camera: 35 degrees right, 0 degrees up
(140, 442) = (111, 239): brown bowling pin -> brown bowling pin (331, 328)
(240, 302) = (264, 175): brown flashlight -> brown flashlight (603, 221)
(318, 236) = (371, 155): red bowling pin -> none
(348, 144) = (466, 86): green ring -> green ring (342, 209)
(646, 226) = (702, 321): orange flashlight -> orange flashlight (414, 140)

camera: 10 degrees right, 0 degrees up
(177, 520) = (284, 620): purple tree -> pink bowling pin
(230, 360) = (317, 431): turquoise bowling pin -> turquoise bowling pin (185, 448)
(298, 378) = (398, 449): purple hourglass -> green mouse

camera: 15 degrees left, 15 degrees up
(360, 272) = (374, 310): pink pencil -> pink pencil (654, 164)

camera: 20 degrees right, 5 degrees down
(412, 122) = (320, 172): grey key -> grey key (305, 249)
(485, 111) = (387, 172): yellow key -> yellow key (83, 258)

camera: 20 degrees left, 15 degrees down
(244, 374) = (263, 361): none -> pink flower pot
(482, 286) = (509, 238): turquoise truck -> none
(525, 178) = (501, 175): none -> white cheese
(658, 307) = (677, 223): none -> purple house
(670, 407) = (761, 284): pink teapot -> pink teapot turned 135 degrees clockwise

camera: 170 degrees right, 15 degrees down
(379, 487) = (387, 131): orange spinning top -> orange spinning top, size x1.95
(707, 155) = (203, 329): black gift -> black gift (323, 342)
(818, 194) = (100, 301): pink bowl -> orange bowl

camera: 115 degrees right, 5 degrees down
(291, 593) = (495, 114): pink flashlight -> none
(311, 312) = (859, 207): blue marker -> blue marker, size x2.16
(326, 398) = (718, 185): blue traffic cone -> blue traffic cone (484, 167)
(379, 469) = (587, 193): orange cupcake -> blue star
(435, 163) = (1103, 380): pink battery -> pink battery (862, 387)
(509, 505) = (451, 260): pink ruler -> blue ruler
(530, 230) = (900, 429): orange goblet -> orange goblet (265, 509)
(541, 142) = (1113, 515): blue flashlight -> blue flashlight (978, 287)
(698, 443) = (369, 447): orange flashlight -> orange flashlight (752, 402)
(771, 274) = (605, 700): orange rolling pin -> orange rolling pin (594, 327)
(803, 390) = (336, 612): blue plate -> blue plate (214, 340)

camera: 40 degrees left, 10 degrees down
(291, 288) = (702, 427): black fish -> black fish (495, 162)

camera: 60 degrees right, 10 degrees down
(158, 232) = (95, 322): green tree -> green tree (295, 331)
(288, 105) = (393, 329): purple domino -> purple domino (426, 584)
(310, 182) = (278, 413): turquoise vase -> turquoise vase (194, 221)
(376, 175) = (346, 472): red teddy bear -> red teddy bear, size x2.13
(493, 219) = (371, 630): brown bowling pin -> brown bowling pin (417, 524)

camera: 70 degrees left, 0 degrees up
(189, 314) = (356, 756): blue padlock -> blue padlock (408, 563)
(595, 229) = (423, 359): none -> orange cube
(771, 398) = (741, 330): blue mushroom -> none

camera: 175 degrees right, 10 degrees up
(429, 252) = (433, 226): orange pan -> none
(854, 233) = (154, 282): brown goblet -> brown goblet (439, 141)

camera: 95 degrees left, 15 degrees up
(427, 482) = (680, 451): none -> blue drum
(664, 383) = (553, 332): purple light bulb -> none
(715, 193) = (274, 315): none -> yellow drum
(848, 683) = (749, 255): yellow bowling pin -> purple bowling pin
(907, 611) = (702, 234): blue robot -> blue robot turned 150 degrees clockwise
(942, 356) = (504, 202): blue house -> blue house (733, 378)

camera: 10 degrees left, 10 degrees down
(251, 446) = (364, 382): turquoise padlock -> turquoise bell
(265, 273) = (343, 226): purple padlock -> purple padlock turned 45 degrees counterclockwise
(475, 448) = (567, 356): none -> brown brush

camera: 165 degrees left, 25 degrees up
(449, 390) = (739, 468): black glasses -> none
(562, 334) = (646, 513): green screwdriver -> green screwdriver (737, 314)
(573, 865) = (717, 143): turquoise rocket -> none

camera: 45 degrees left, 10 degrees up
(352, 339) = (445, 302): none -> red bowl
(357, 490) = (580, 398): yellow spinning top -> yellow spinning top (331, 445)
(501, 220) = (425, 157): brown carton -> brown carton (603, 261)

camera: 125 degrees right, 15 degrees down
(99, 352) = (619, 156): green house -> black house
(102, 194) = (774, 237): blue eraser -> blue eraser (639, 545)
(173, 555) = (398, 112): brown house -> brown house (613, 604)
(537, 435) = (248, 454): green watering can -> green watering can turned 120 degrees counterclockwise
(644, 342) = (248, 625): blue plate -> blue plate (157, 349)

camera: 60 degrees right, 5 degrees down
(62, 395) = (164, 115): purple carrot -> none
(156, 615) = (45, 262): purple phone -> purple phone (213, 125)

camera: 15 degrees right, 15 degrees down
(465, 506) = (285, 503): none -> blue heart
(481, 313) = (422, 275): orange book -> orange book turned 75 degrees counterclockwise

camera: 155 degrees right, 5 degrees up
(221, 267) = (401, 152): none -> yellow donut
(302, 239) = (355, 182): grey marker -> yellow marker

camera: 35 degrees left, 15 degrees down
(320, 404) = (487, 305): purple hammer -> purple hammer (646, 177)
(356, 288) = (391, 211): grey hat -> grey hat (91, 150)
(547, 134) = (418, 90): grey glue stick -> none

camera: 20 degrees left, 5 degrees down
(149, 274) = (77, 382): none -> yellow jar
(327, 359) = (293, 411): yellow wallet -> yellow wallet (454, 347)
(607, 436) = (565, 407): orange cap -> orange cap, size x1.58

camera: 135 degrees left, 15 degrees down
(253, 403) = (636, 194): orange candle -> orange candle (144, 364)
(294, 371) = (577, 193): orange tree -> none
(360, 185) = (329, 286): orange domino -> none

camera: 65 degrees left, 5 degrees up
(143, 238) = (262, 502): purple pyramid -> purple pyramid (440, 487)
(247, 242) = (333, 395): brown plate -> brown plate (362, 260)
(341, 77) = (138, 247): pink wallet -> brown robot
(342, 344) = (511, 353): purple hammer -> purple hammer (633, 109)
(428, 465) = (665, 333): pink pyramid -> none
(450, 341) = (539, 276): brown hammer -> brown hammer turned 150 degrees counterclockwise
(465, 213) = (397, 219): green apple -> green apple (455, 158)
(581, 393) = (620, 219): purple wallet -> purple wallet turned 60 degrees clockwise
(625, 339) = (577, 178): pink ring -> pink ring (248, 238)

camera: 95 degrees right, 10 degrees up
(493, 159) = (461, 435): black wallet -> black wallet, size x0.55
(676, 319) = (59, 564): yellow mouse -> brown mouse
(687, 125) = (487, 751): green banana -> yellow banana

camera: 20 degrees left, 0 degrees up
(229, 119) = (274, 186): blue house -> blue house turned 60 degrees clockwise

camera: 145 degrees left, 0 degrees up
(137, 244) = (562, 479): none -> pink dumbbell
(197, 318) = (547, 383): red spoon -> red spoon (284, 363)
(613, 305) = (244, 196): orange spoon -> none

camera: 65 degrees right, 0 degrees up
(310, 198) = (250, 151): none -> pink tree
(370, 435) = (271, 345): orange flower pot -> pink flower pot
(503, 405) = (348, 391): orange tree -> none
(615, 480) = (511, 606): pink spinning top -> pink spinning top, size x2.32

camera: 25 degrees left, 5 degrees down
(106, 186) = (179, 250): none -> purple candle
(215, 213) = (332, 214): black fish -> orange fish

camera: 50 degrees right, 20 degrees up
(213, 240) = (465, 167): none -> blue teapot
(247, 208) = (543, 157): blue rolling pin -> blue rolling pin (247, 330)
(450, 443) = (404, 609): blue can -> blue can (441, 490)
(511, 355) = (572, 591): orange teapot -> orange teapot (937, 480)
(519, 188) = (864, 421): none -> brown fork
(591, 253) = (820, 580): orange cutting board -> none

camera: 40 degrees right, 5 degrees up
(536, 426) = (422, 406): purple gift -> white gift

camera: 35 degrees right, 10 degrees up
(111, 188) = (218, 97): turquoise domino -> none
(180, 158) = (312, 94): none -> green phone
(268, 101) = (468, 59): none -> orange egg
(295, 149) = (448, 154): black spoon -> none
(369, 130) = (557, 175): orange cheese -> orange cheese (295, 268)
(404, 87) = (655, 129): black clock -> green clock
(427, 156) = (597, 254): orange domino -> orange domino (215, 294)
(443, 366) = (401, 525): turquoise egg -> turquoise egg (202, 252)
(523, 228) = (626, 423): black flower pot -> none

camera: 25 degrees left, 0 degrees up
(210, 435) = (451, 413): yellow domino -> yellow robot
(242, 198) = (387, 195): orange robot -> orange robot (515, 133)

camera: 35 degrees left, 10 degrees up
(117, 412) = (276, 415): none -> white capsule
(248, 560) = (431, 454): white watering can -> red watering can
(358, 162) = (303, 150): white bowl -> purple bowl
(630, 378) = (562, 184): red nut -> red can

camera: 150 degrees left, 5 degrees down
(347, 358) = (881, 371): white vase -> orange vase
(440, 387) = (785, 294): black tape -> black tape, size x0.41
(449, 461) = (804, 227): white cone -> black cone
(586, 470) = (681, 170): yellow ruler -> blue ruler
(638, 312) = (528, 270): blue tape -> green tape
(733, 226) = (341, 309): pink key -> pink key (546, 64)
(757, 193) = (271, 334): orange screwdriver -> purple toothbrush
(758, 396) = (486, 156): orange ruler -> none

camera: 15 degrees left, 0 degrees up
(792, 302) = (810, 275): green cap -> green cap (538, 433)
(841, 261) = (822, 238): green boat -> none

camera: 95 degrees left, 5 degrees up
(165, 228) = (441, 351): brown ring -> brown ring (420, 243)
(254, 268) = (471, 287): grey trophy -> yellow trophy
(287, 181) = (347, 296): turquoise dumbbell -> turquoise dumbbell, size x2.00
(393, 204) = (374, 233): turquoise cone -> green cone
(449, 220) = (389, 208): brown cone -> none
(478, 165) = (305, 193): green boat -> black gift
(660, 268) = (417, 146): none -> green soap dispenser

§ **YOUR OBJECTIVE**
Give back exactly the lines above starting at the line where "(907, 611) = (702, 234): blue" appears and ending at the line where "(562, 334) = (646, 513): green" appears, both included, with no other lines.

§ **OUTPUT FOR THIS EXERCISE**
(907, 611) = (702, 234): blue robot -> blue robot turned 150 degrees clockwise
(942, 356) = (504, 202): blue house -> blue house (733, 378)

camera: 10 degrees left, 10 degrees down
(251, 446) = (364, 382): turquoise padlock -> turquoise bell
(265, 273) = (343, 226): purple padlock -> purple padlock turned 45 degrees counterclockwise
(475, 448) = (567, 356): none -> brown brush

camera: 165 degrees left, 25 degrees up
(449, 390) = (739, 468): black glasses -> none
(562, 334) = (646, 513): green screwdriver -> green screwdriver (737, 314)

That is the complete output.